══ Available data ══

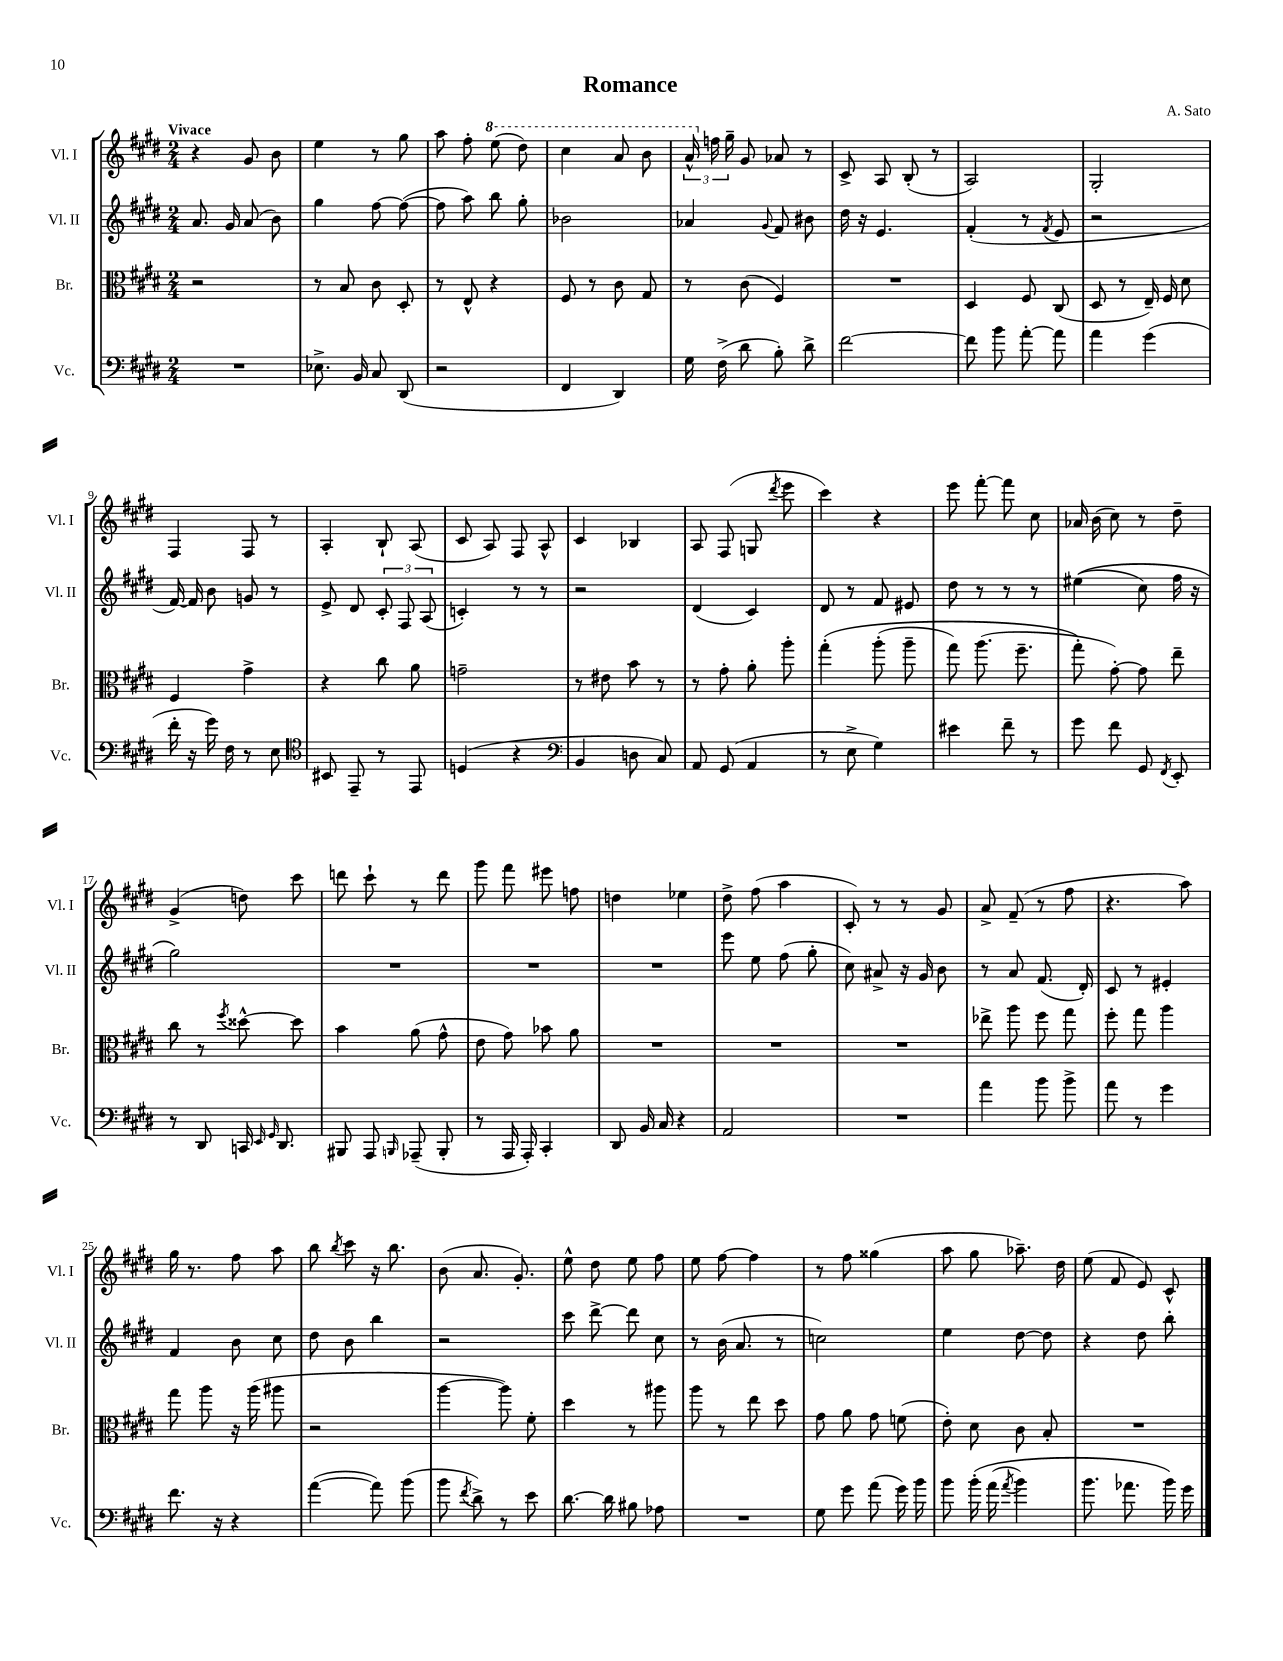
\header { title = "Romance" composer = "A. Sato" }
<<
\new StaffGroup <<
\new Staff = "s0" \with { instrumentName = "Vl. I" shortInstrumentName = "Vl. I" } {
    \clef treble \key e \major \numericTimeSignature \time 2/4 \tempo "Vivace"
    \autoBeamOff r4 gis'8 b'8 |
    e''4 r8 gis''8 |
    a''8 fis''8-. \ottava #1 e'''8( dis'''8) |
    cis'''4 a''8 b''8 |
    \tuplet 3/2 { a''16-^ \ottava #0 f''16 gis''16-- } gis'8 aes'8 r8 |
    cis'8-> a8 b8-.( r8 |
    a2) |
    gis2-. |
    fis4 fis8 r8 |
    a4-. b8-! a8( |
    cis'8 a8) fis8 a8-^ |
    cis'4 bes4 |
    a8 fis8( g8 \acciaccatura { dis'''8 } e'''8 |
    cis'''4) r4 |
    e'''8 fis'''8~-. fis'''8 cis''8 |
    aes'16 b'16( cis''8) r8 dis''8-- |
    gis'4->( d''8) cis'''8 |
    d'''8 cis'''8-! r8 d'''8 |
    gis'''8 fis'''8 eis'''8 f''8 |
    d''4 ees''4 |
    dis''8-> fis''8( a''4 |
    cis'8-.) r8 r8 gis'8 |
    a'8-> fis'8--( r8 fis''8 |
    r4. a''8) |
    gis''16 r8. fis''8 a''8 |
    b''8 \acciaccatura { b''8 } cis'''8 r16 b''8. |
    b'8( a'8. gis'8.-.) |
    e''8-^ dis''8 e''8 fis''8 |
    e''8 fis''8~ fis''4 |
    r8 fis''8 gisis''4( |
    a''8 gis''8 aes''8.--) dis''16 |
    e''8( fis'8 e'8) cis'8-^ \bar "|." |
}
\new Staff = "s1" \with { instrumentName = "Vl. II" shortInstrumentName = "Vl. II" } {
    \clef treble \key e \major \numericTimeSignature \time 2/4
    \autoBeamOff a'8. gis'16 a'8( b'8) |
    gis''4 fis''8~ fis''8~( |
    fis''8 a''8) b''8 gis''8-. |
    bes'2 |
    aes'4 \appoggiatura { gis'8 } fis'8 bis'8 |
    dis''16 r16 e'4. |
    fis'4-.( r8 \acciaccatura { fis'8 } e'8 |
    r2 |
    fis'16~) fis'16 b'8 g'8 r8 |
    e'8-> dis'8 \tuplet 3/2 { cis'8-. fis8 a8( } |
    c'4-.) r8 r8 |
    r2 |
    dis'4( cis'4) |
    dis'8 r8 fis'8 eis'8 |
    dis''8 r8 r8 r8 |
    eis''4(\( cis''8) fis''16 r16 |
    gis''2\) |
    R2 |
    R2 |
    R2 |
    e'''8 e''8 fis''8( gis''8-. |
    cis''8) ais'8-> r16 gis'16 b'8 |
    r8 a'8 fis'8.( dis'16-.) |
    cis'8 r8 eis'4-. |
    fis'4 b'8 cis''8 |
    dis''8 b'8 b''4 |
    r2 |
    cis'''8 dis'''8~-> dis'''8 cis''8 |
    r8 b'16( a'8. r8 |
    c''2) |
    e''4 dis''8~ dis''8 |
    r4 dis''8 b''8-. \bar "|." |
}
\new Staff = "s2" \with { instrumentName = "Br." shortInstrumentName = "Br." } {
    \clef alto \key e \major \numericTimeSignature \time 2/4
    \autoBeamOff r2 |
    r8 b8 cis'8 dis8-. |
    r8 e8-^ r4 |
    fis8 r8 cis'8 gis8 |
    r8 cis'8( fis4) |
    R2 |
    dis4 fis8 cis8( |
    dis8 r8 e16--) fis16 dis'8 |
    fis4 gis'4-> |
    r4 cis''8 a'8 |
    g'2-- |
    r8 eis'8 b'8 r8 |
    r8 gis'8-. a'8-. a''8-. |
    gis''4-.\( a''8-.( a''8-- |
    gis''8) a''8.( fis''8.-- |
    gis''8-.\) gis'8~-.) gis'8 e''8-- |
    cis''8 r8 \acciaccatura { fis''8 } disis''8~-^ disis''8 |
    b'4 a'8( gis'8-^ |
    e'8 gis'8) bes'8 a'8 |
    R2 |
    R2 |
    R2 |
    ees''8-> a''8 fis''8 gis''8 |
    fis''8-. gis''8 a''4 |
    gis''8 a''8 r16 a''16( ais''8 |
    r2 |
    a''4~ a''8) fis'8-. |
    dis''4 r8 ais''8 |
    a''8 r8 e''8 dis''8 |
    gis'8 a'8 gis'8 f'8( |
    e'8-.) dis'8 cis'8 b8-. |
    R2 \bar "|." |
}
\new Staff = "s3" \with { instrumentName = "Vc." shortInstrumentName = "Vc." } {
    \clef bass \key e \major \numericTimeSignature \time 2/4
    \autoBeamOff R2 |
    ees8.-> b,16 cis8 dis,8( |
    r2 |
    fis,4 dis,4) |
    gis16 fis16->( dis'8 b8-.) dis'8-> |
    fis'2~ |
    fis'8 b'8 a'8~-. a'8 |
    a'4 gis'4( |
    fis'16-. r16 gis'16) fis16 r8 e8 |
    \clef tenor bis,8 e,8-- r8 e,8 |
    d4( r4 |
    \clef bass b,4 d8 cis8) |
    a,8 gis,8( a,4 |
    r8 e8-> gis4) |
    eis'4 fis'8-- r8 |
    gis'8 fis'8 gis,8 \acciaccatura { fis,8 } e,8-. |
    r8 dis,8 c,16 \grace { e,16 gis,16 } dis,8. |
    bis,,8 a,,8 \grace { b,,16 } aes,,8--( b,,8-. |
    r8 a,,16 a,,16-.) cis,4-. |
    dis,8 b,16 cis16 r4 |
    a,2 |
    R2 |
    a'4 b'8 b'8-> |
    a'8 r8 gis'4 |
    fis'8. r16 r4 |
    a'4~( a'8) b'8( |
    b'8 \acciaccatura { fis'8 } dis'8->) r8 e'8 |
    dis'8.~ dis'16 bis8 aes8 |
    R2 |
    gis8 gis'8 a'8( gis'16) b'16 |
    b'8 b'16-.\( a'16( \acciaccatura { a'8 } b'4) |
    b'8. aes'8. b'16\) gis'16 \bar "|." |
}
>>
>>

═══

# Description of the task
Tally the lines in the material above that contain the string "bass". Give only the number.

# Written answer
2